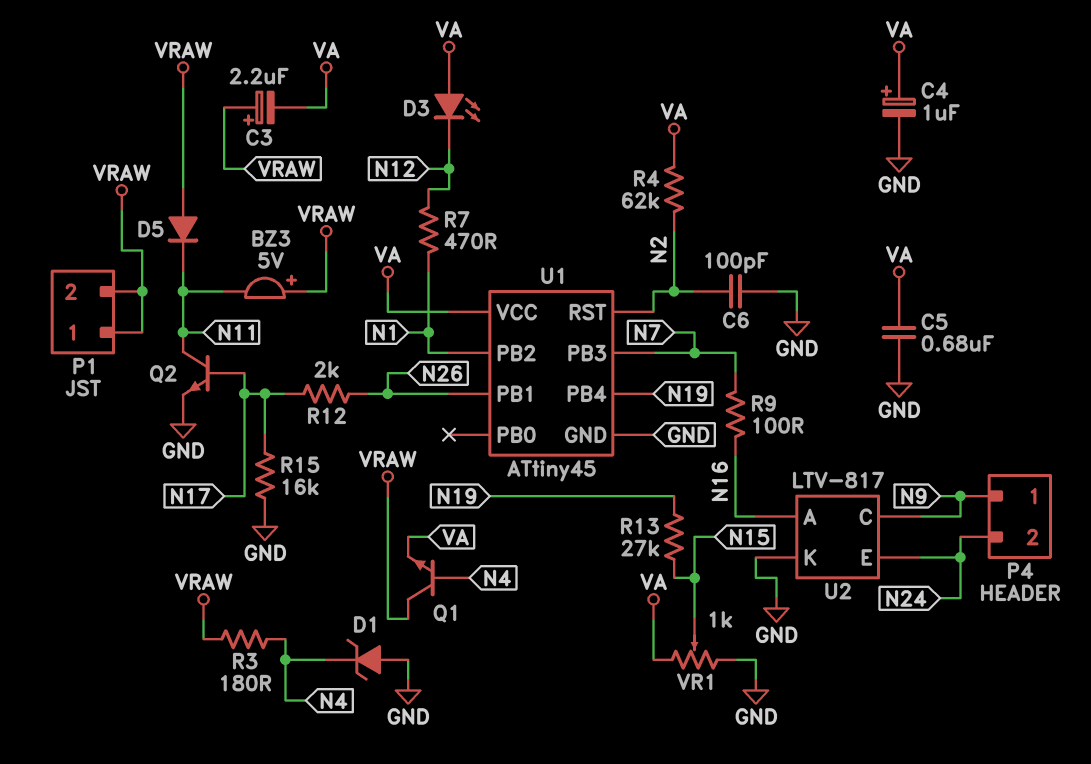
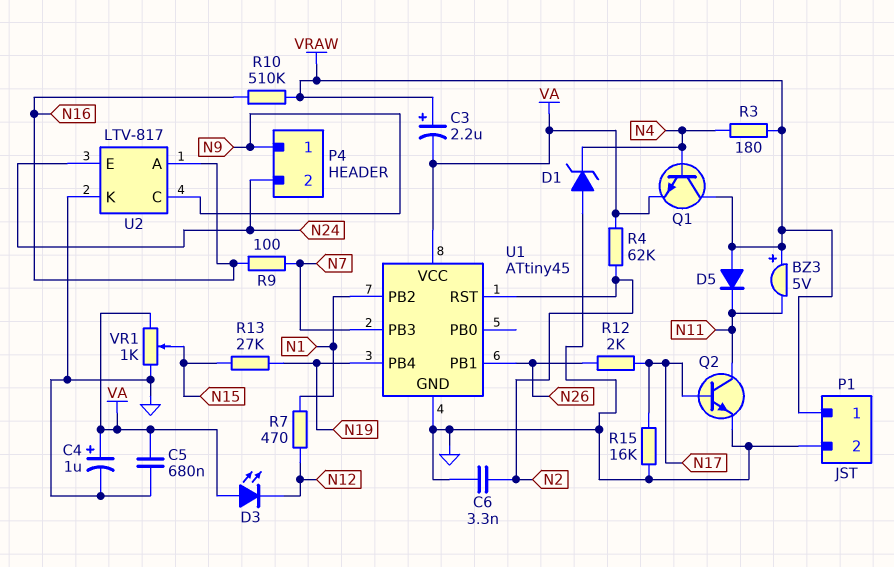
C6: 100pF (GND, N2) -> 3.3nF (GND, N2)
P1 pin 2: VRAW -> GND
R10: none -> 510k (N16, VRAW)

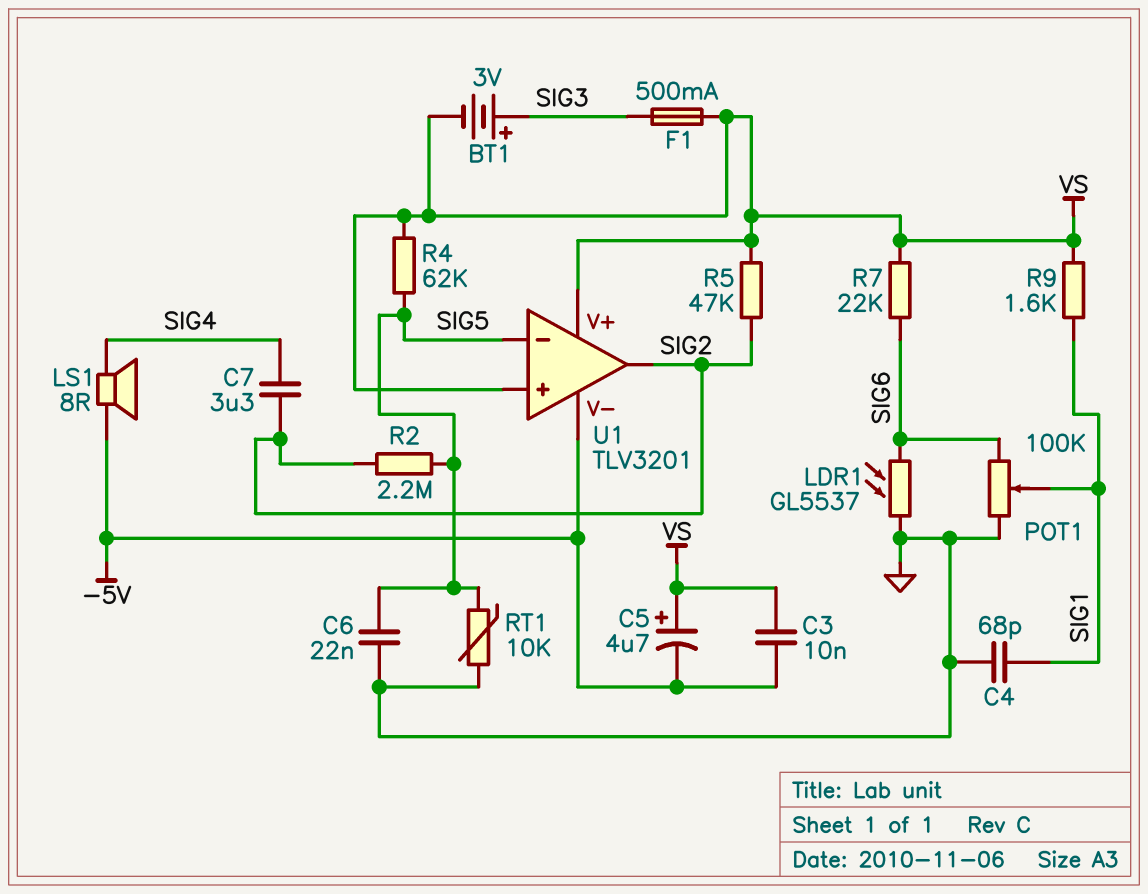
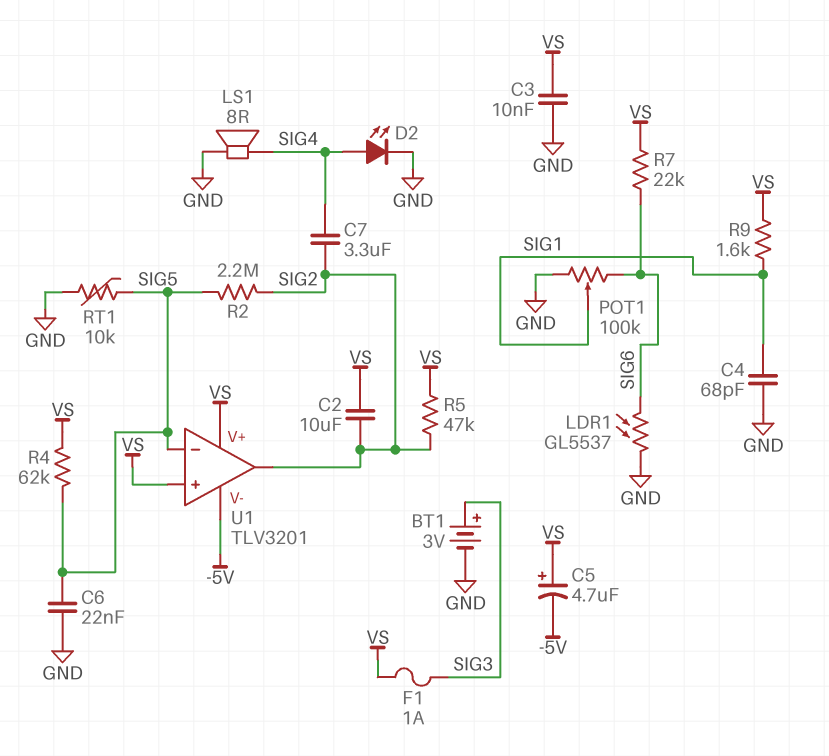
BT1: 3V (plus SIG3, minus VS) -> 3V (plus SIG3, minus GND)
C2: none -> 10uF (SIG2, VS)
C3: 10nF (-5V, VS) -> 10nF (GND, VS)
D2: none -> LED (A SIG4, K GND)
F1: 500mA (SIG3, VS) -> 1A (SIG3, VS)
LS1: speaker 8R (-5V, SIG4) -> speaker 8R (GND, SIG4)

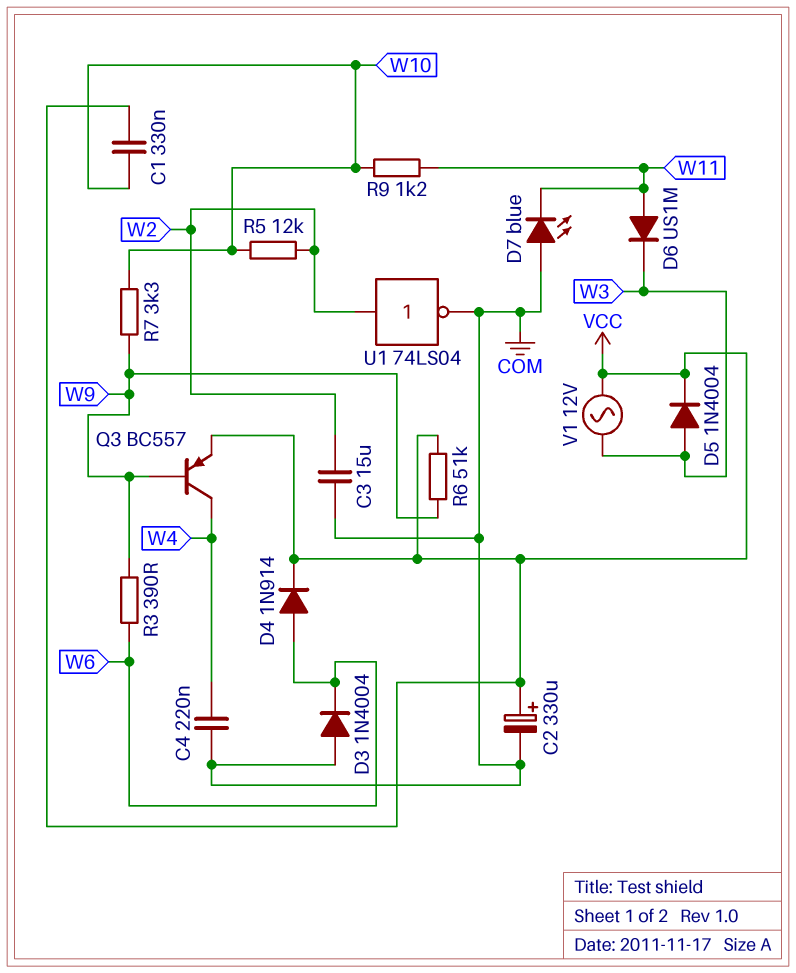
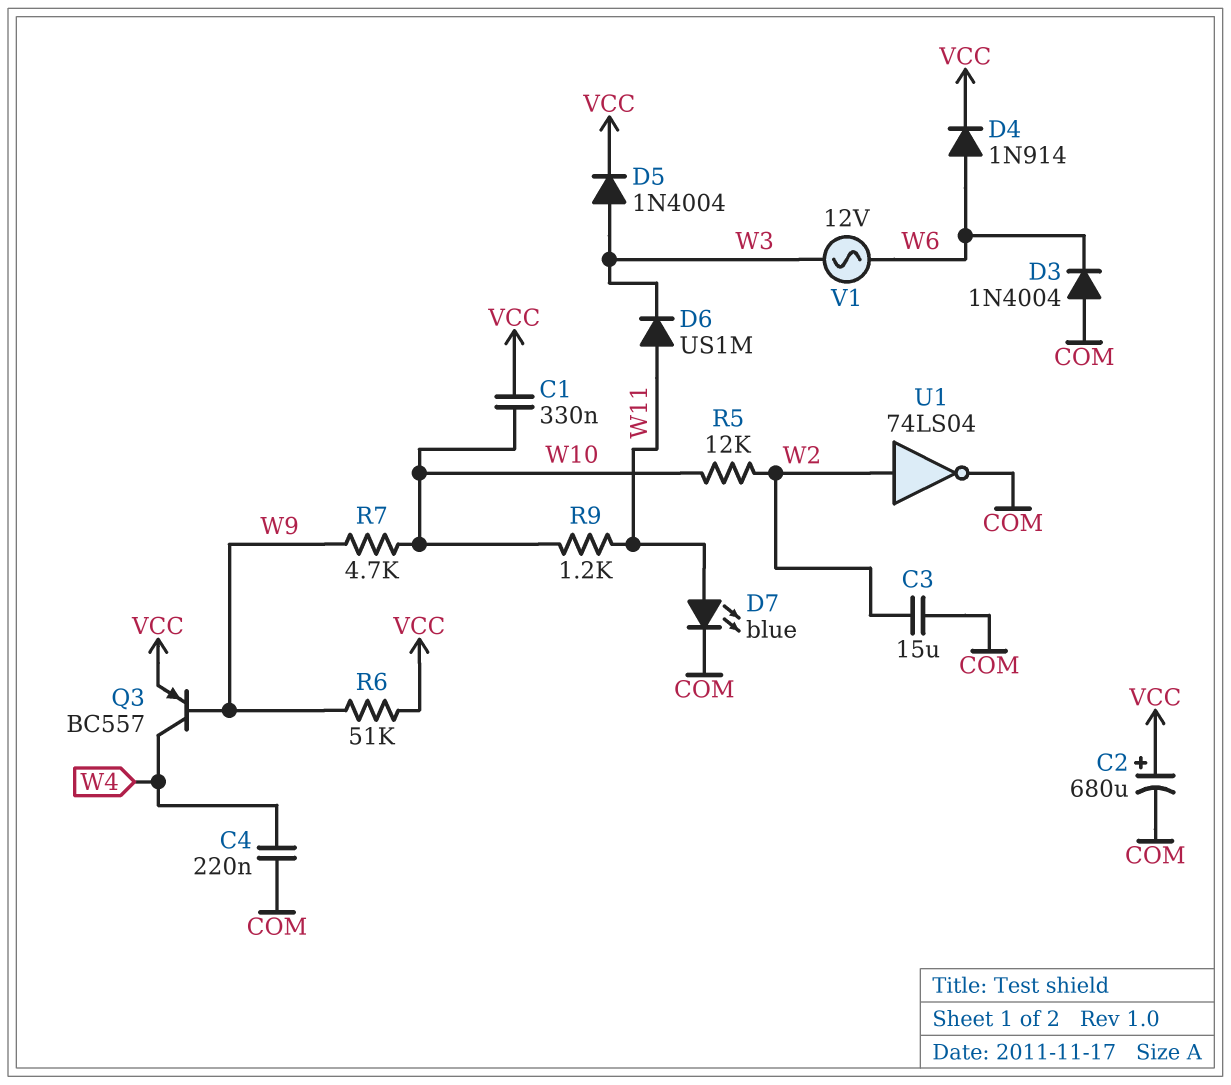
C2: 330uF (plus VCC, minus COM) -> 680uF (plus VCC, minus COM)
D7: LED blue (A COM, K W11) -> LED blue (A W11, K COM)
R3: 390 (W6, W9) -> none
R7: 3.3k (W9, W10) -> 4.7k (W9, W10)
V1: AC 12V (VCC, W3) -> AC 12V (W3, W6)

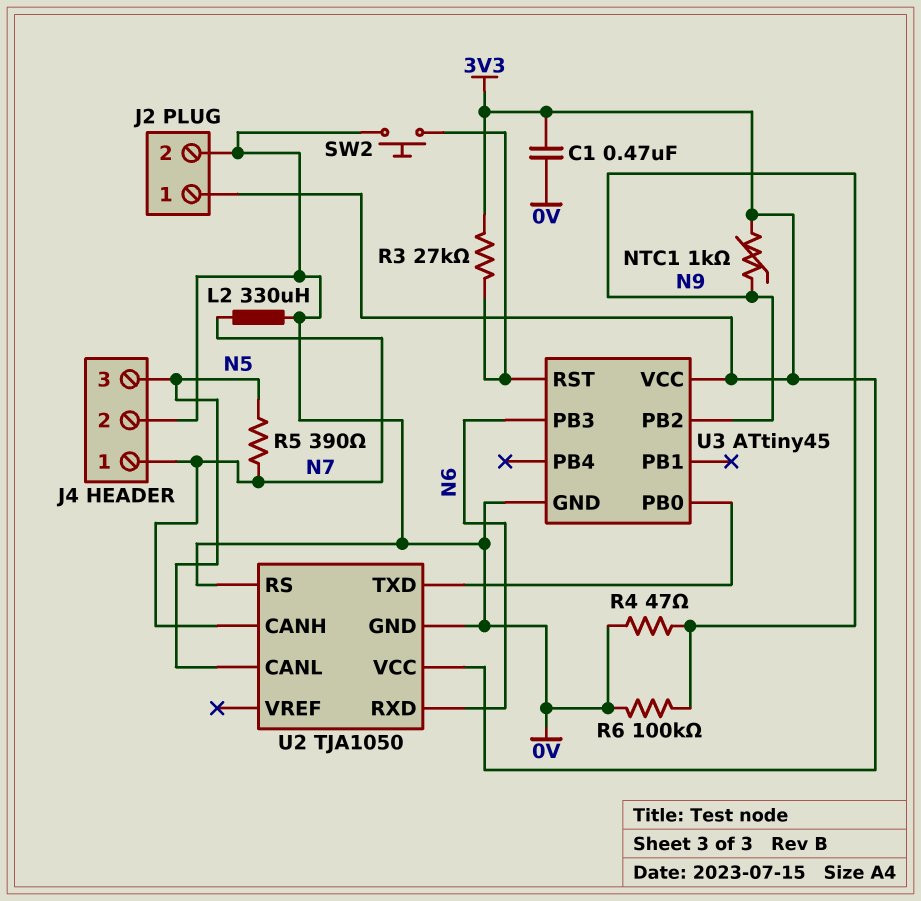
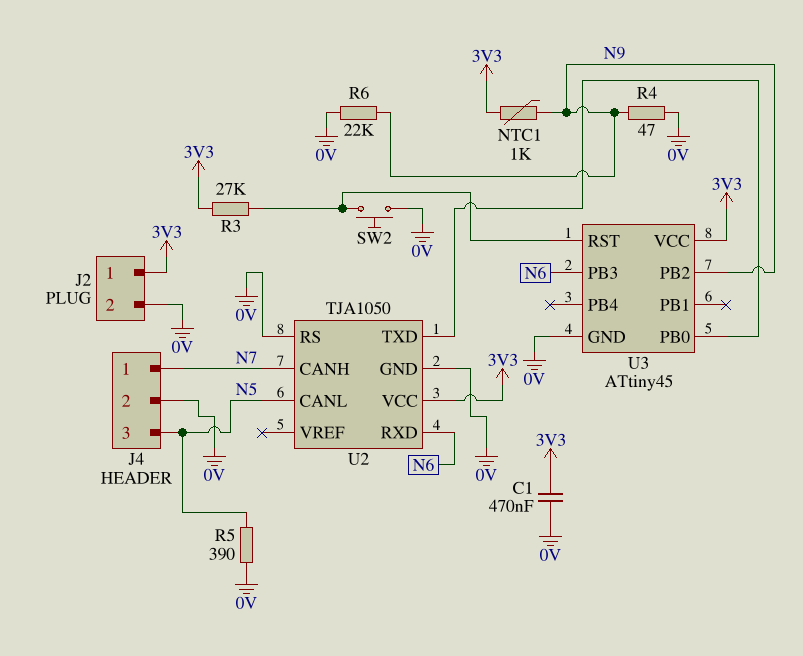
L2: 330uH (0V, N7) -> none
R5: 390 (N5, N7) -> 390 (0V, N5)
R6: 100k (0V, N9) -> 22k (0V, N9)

•••••

Go to the line containing "V1: AC 12V (VCC, W3) -> AC 12V (W3, W6)", then write out word for word every line from there to the end of the listing. Keep both end lines and drop the pictures.

RESPONSE TO THIS TASK:
V1: AC 12V (VCC, W3) -> AC 12V (W3, W6)

L2: 330uH (0V, N7) -> none
R5: 390 (N5, N7) -> 390 (0V, N5)
R6: 100k (0V, N9) -> 22k (0V, N9)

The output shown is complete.